Task item: Exactly as written, copy every line from the one containing "blue tape [668,202,752,276]" through the end of the records, with the pictures left out.

[Items listed in a dataset]
========

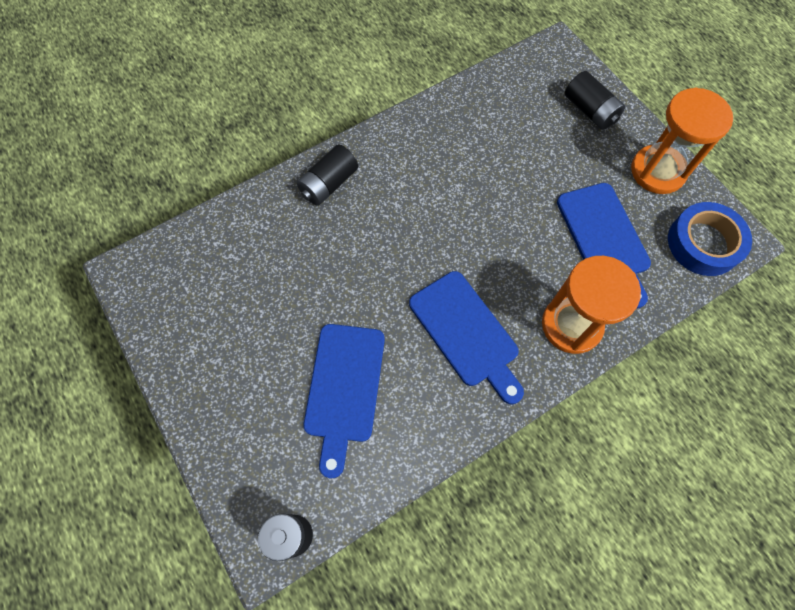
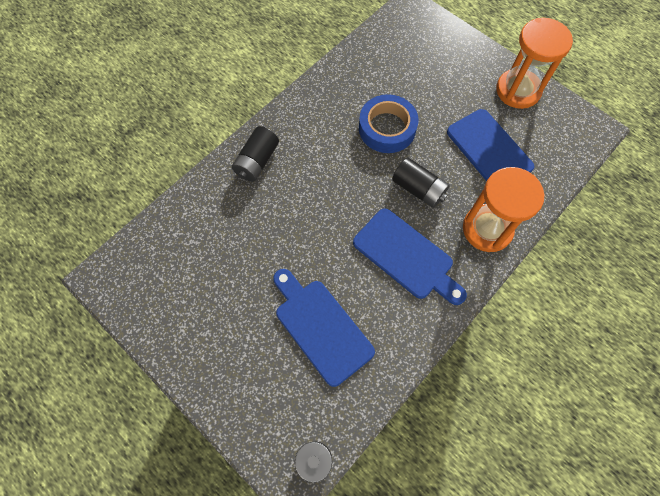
camera: 15 degrees left, 0 degrees up
blue cutting board [303,324,385,479] -> blue cutting board turned 150 degrees clockwise [273,269,375,387]
black battery [565,71,625,130] -> black battery moved to [392,157,450,208]
blue tape [668,202,752,276] -> blue tape moved to [359,94,419,153]

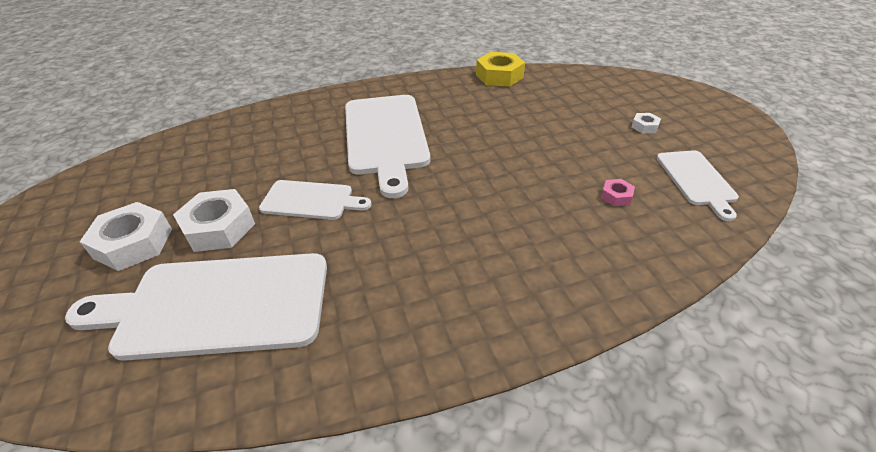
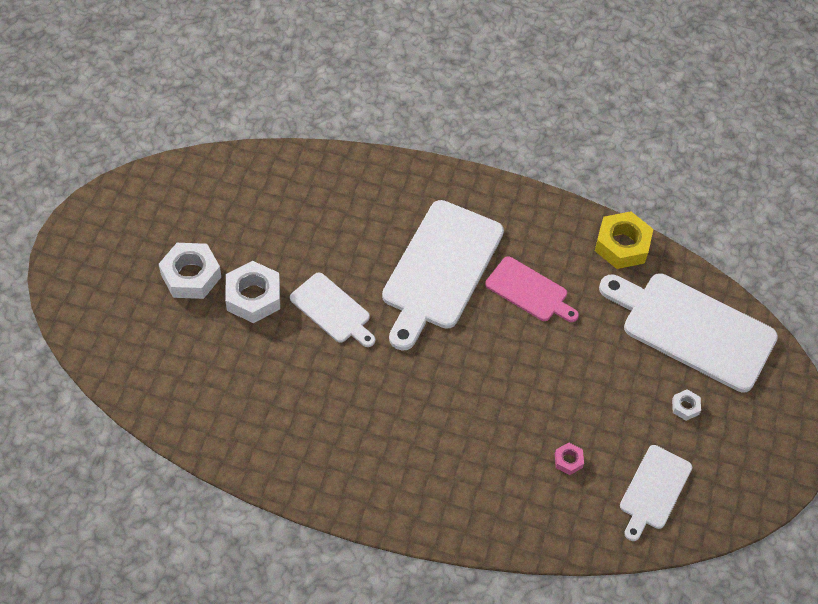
camera: 30 degrees right, 15 degrees up
white cutting board [65,253,327,361] -> white cutting board moved to [599,273,778,392]
none -> pink cutting board [485,256,579,322]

========

Result of this exercise:
blue tape [668,202,752,276] -> blue tape moved to [359,94,419,153]

camera: 30 degrees right, 15 degrees up
white cutting board [65,253,327,361] -> white cutting board moved to [599,273,778,392]
none -> pink cutting board [485,256,579,322]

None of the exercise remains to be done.